───── Recorded data

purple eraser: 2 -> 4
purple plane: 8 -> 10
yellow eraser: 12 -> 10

──────────
───── Recorded data

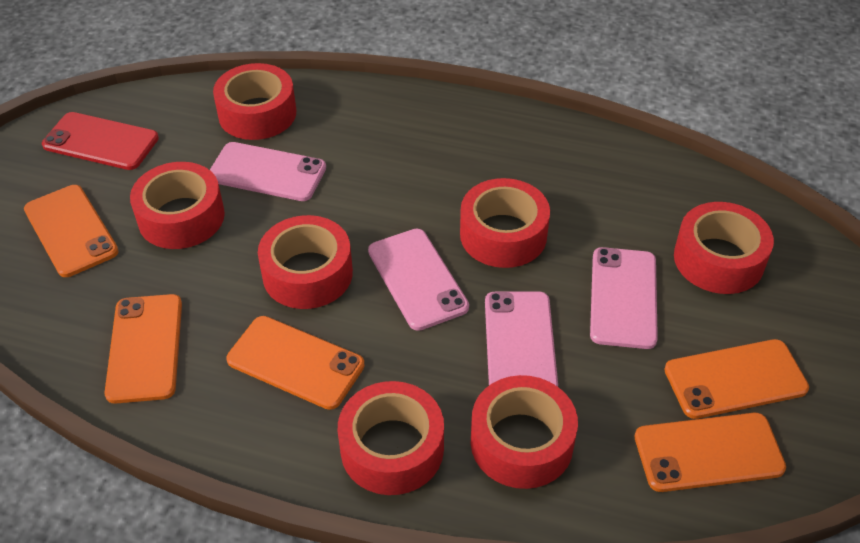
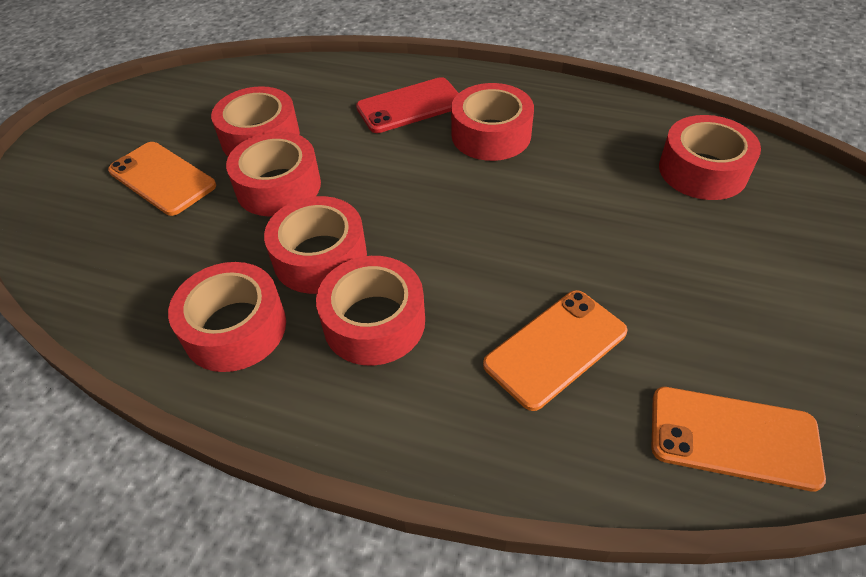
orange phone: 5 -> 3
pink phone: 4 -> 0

──────────
───── Recorded data

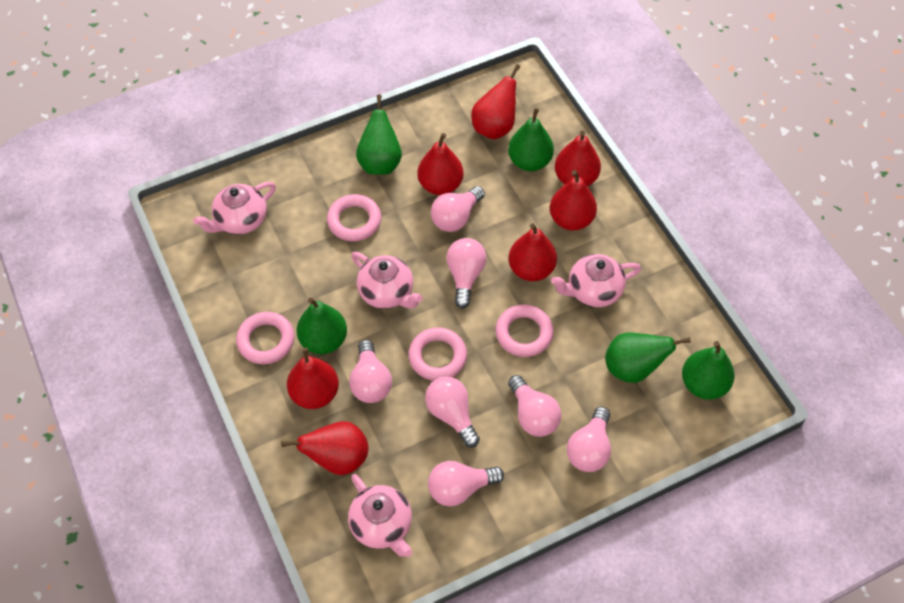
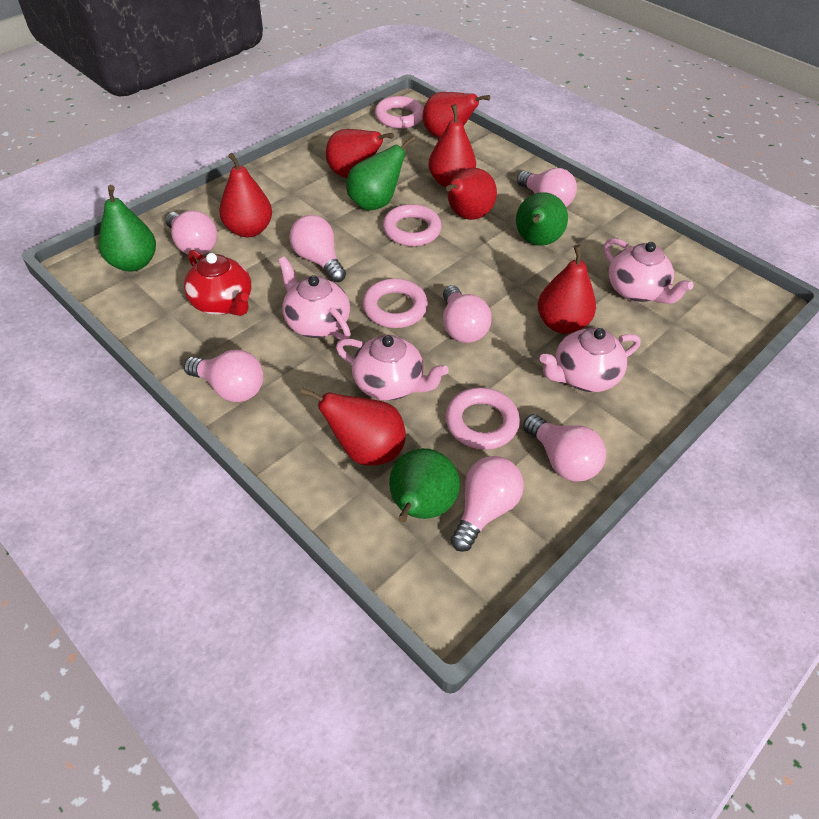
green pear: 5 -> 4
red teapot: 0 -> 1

──────────

*Exercise instructions:* Keeping every character as it is, restate the lines above that run from the line with "purple eraser: 2 -> 4" through the line with "yellow eraser: 12 -> 10", both included, and nothing else.

*Result of the exercise:*
purple eraser: 2 -> 4
purple plane: 8 -> 10
yellow eraser: 12 -> 10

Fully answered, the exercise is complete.